◆ What you will do
The output should be exactly the lines from the one containing "IR: KY-022 -> TSOP4838" through the last line of the records, and only those.

(Source data)
· · · ·

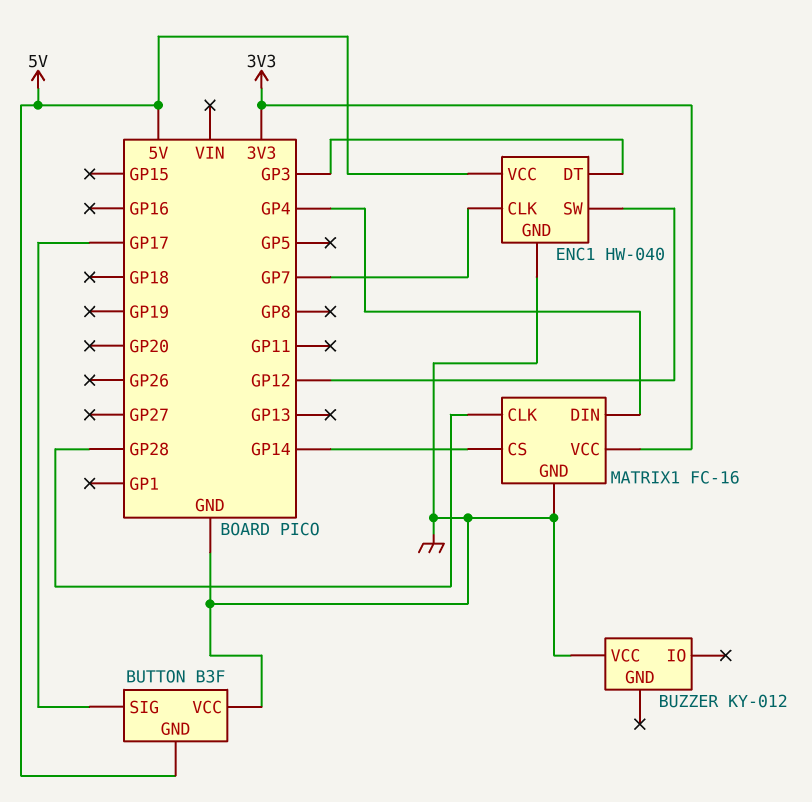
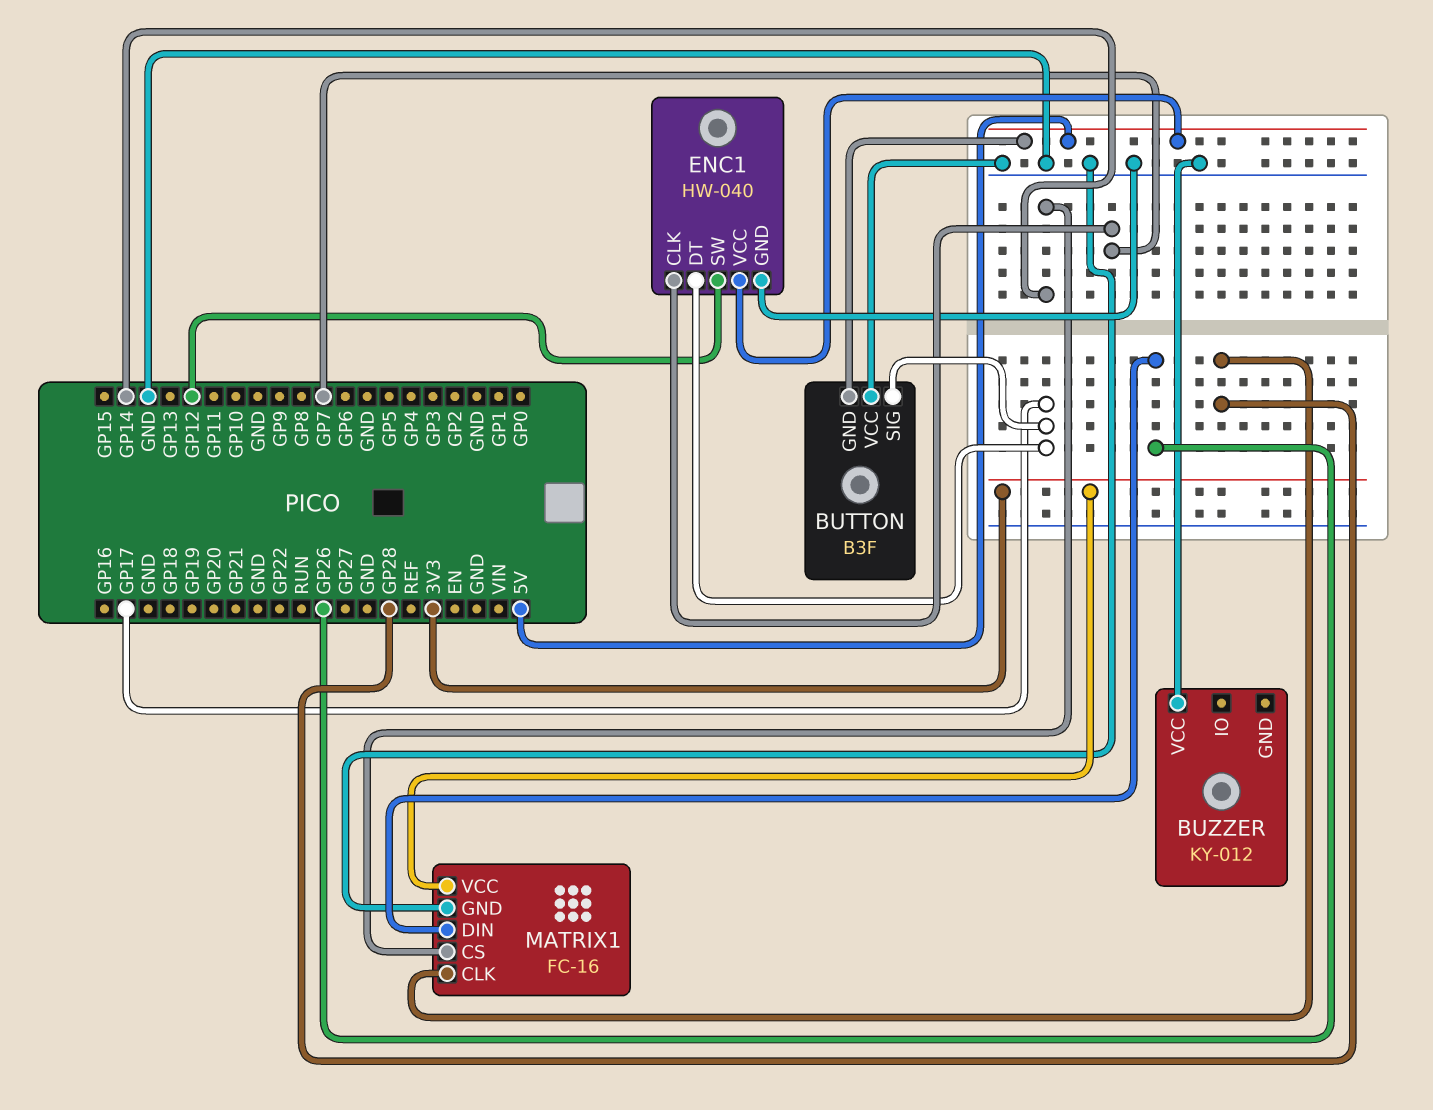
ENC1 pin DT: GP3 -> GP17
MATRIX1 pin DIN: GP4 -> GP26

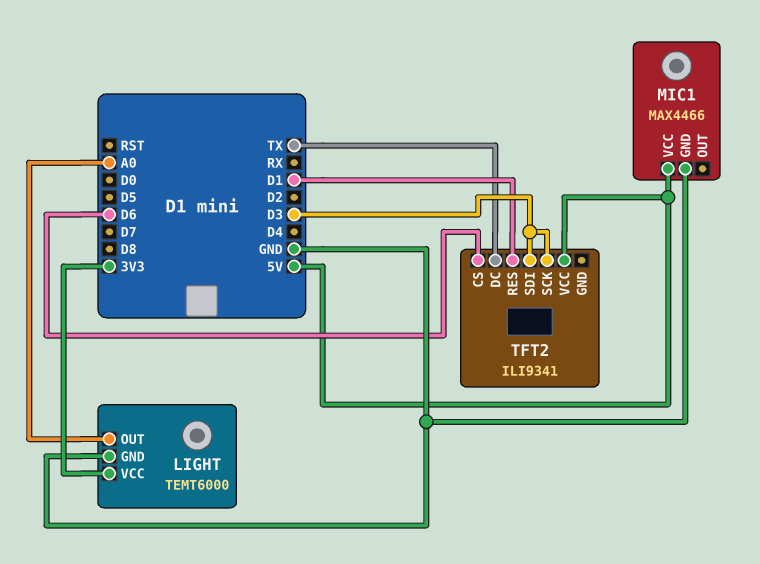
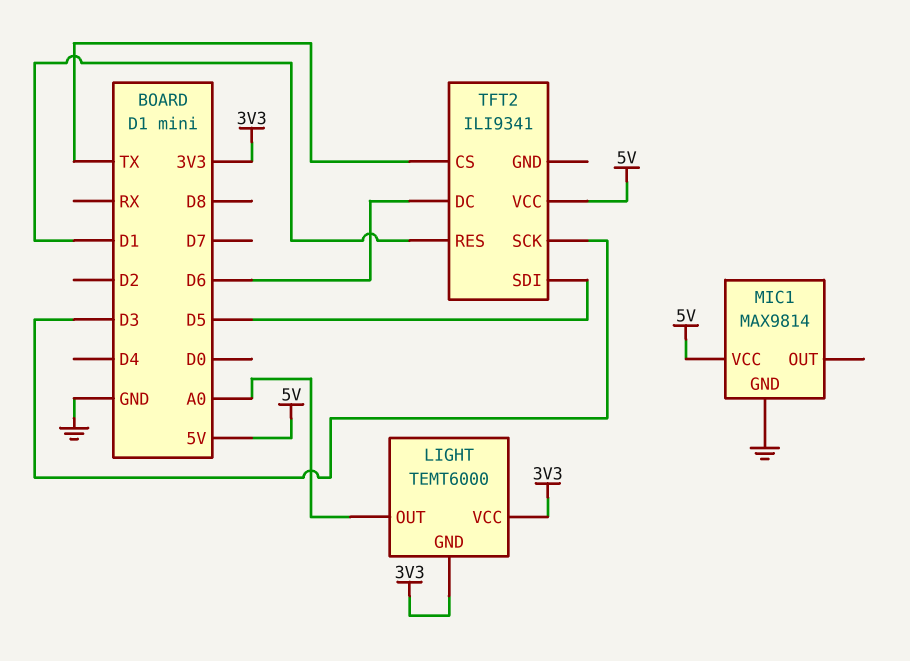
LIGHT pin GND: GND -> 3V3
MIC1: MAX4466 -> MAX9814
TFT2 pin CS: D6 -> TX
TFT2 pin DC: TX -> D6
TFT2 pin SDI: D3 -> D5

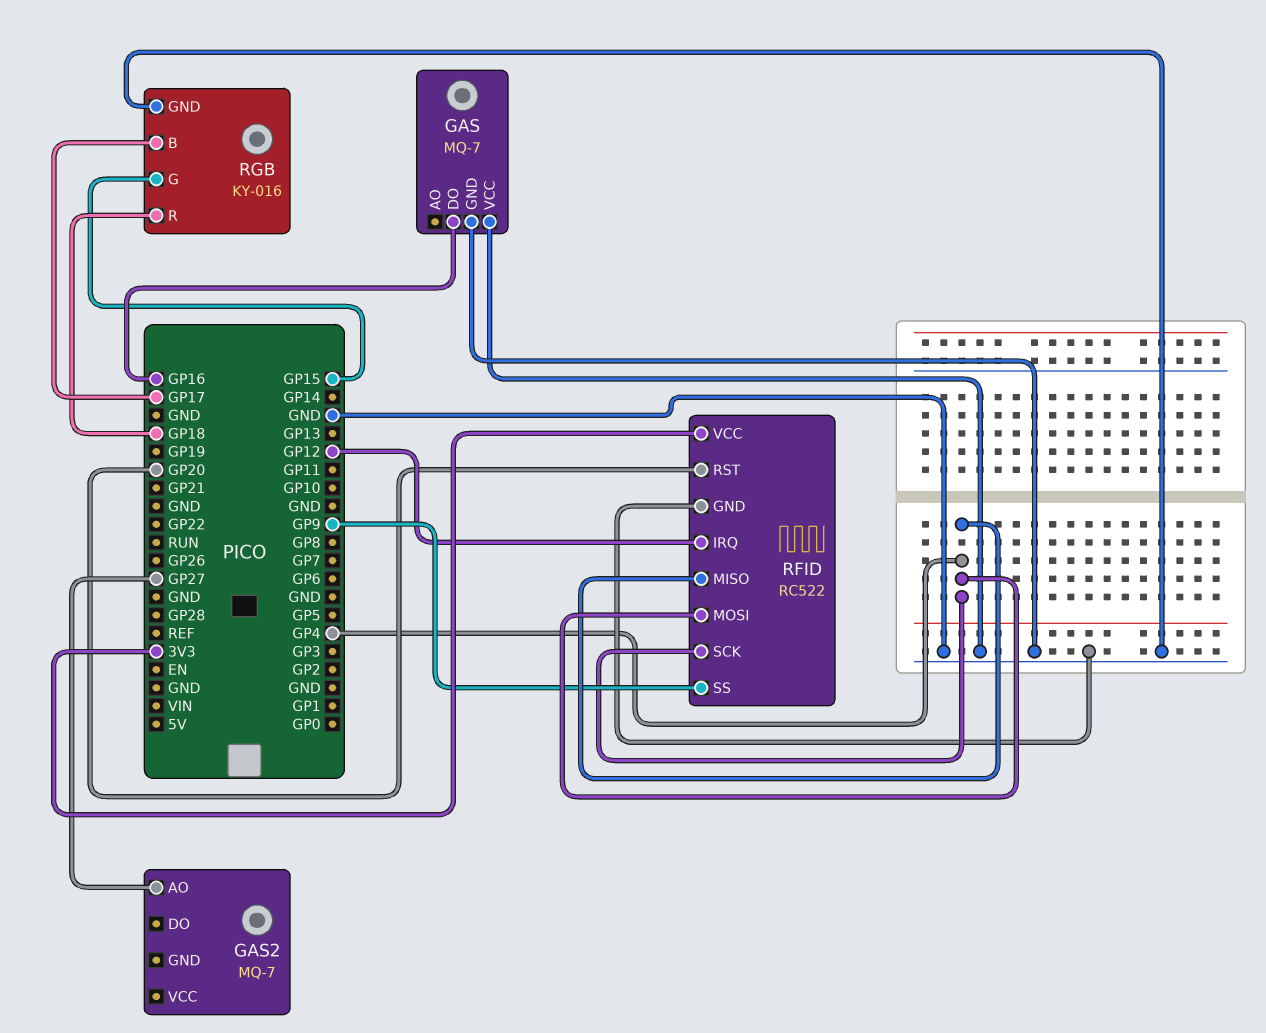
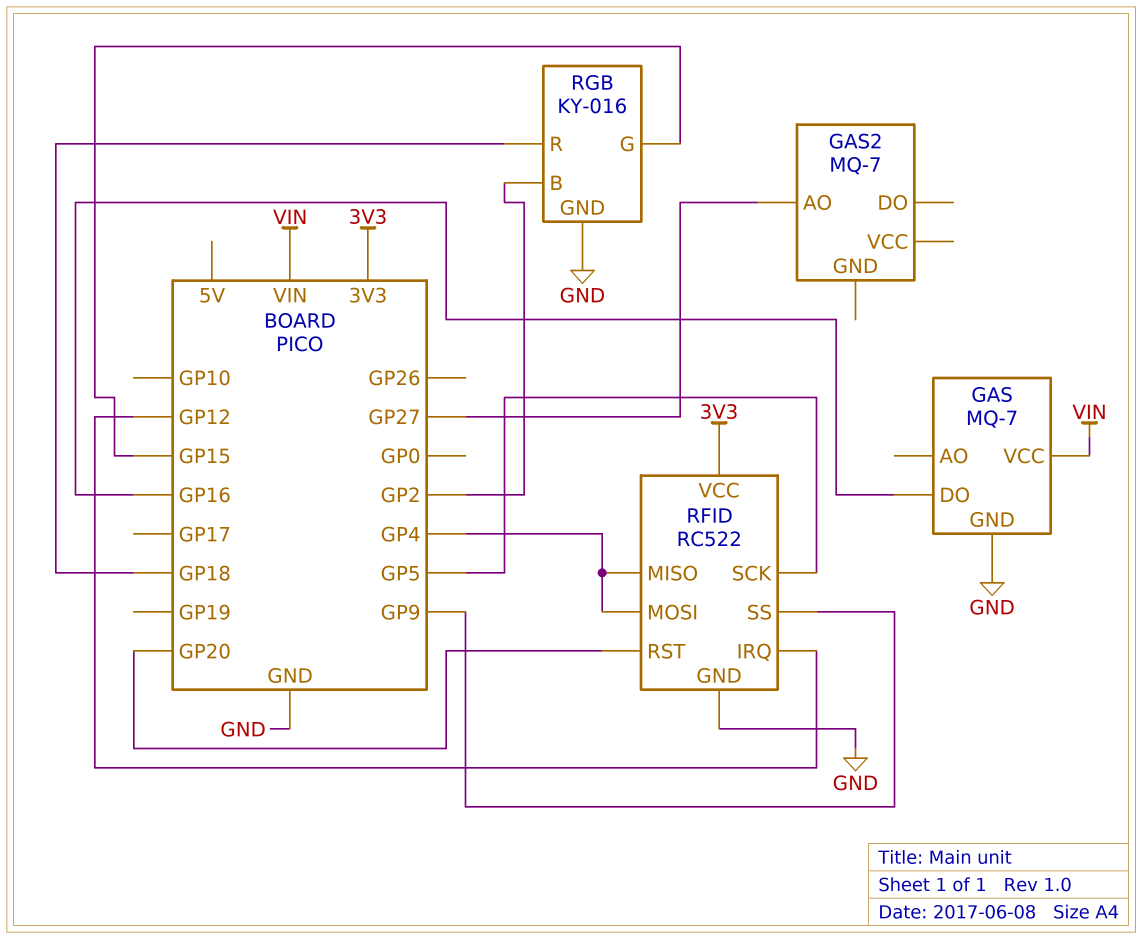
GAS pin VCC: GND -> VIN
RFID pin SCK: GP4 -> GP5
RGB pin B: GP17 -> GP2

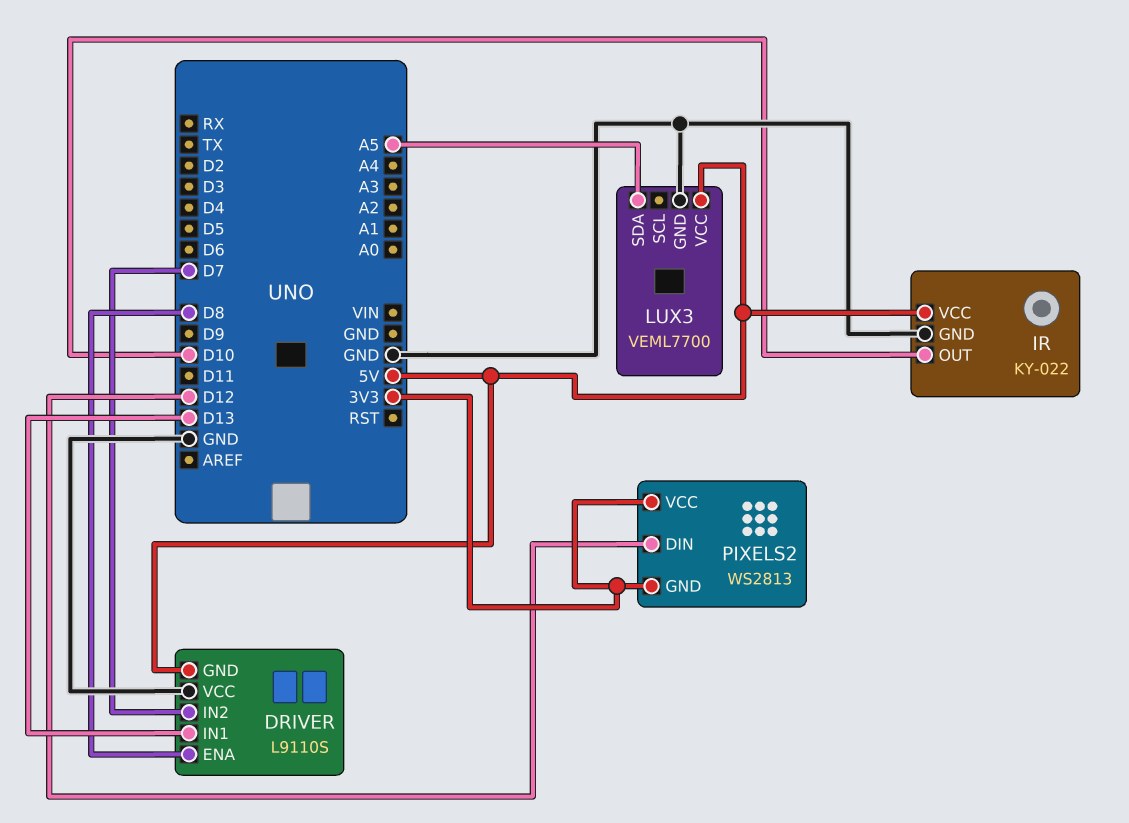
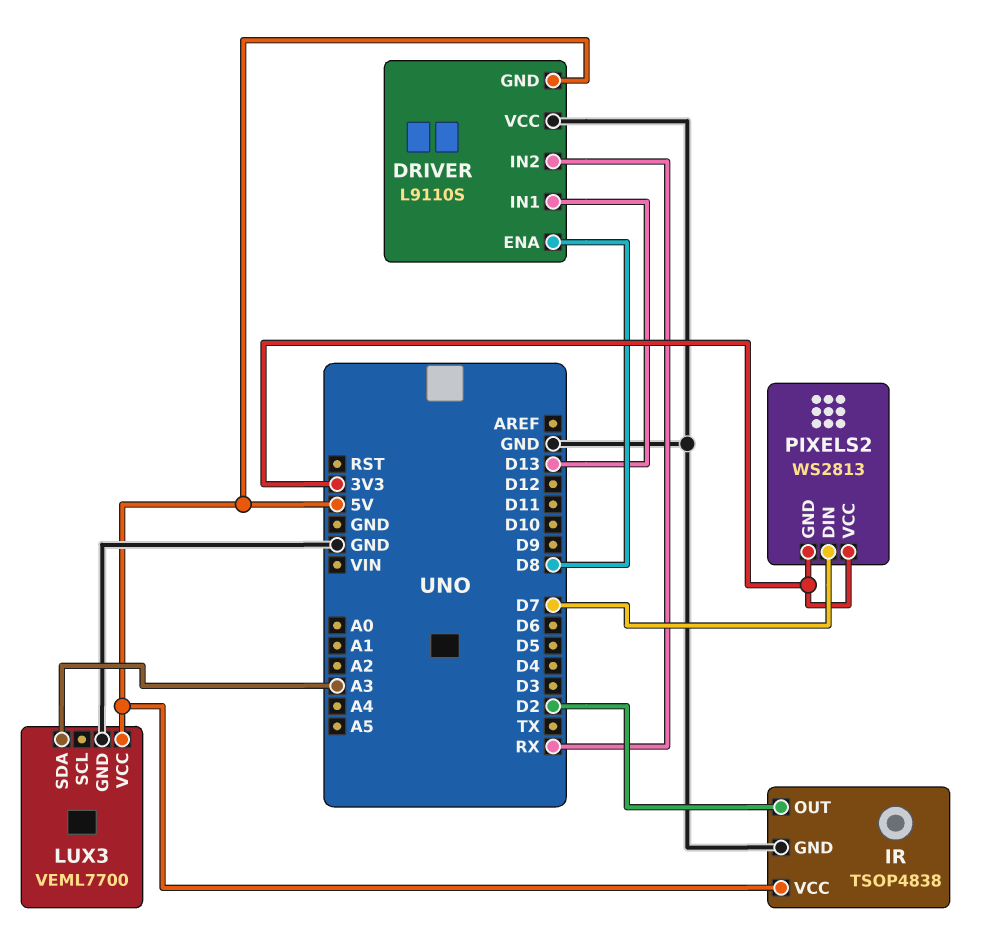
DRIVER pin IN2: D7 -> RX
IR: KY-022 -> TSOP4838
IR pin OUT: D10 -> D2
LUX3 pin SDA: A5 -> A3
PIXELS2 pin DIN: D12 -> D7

· · · ·

◆ Solution to this problem
IR: KY-022 -> TSOP4838
IR pin OUT: D10 -> D2
LUX3 pin SDA: A5 -> A3
PIXELS2 pin DIN: D12 -> D7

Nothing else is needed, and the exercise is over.